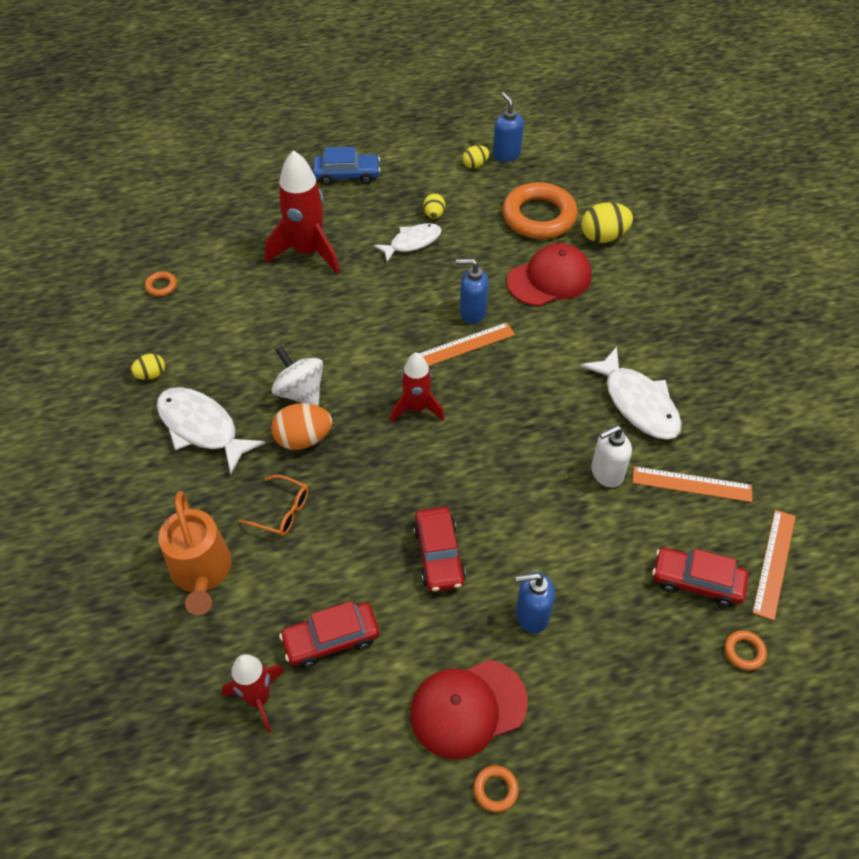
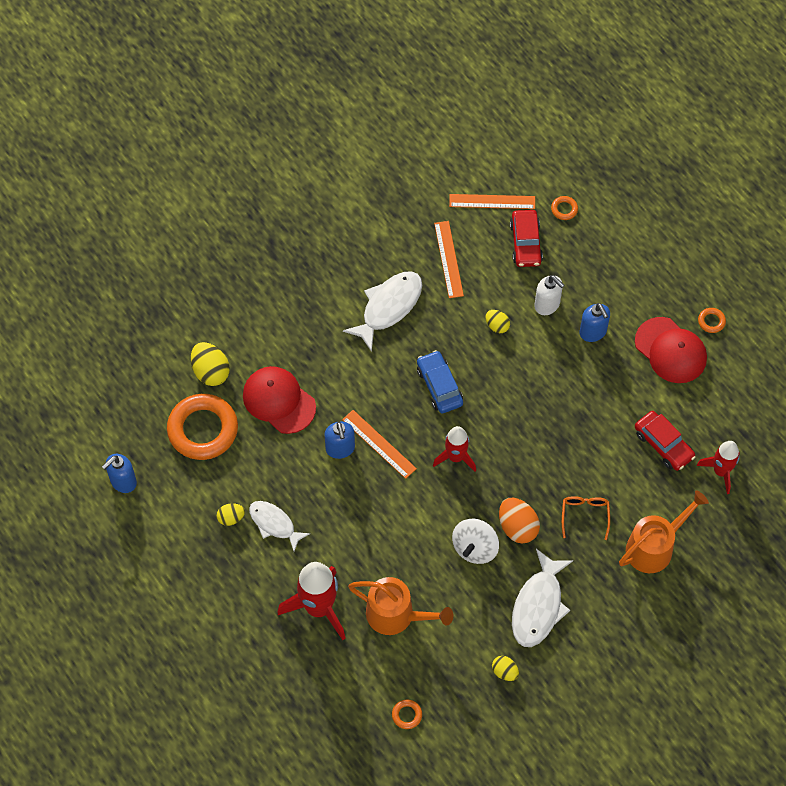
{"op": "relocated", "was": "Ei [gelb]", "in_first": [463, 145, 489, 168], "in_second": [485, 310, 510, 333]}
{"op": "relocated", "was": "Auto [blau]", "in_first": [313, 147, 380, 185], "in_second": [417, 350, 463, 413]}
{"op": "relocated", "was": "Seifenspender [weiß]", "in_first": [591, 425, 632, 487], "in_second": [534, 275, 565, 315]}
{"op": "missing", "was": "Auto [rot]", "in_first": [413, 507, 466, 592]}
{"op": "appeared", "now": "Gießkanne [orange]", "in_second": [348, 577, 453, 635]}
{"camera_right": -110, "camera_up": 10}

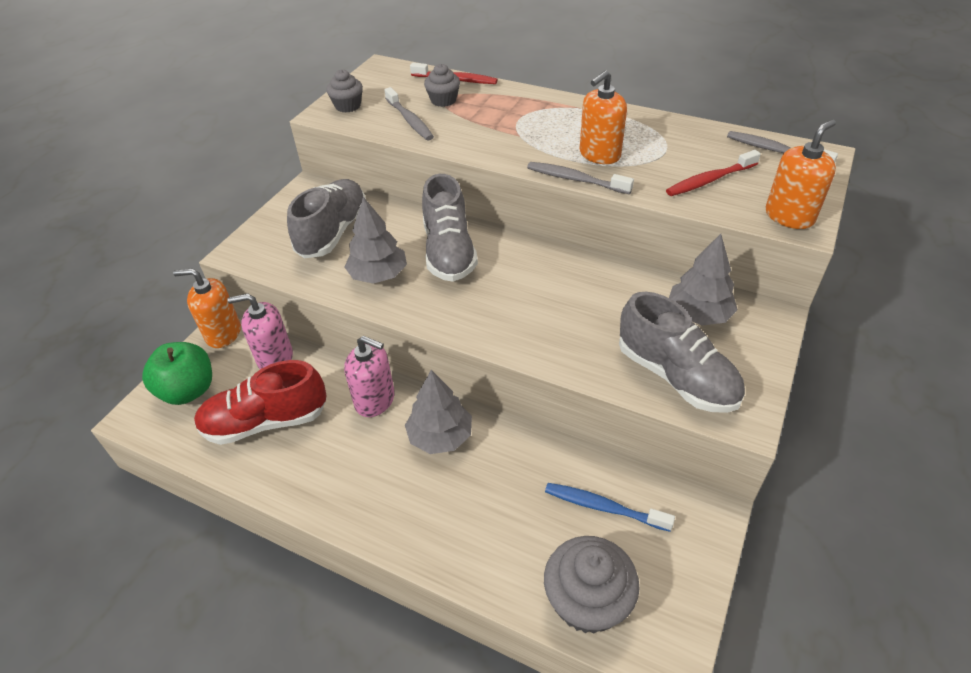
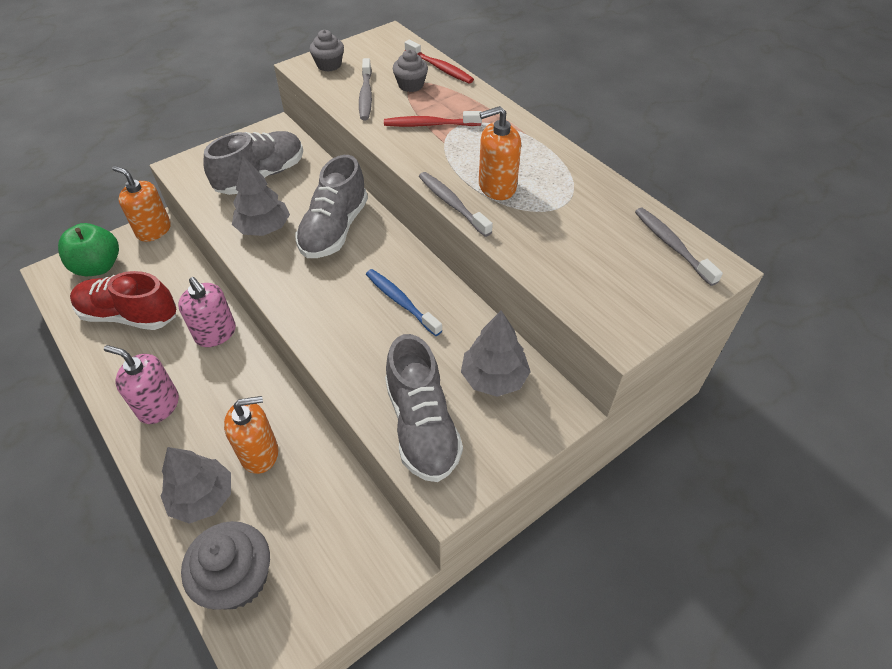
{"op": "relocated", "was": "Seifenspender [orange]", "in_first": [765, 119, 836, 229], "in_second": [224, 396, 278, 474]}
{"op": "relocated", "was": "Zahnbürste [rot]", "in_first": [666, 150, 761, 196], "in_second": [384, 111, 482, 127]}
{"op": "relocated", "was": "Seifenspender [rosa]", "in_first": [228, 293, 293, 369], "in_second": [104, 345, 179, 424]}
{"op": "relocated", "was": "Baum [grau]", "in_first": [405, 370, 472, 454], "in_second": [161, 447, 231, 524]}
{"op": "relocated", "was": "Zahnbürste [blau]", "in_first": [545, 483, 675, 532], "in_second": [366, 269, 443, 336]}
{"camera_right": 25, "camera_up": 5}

◆ ◆ ◆

:: YOUR OBJECTIVE ::
Could you print the data exactly as it appears and keep the pictures out?

:: ANSWER TO THE PROBLEM ::
{"op": "relocated", "was": "Ei [gelb]", "in_first": [463, 145, 489, 168], "in_second": [485, 310, 510, 333]}
{"op": "relocated", "was": "Auto [blau]", "in_first": [313, 147, 380, 185], "in_second": [417, 350, 463, 413]}
{"op": "relocated", "was": "Seifenspender [weiß]", "in_first": [591, 425, 632, 487], "in_second": [534, 275, 565, 315]}
{"op": "missing", "was": "Auto [rot]", "in_first": [413, 507, 466, 592]}
{"op": "appeared", "now": "Gießkanne [orange]", "in_second": [348, 577, 453, 635]}
{"camera_right": -110, "camera_up": 10}

{"op": "relocated", "was": "Seifenspender [orange]", "in_first": [765, 119, 836, 229], "in_second": [224, 396, 278, 474]}
{"op": "relocated", "was": "Zahnbürste [rot]", "in_first": [666, 150, 761, 196], "in_second": [384, 111, 482, 127]}
{"op": "relocated", "was": "Seifenspender [rosa]", "in_first": [228, 293, 293, 369], "in_second": [104, 345, 179, 424]}
{"op": "relocated", "was": "Baum [grau]", "in_first": [405, 370, 472, 454], "in_second": [161, 447, 231, 524]}
{"op": "relocated", "was": "Zahnbürste [blau]", "in_first": [545, 483, 675, 532], "in_second": [366, 269, 443, 336]}
{"camera_right": 25, "camera_up": 5}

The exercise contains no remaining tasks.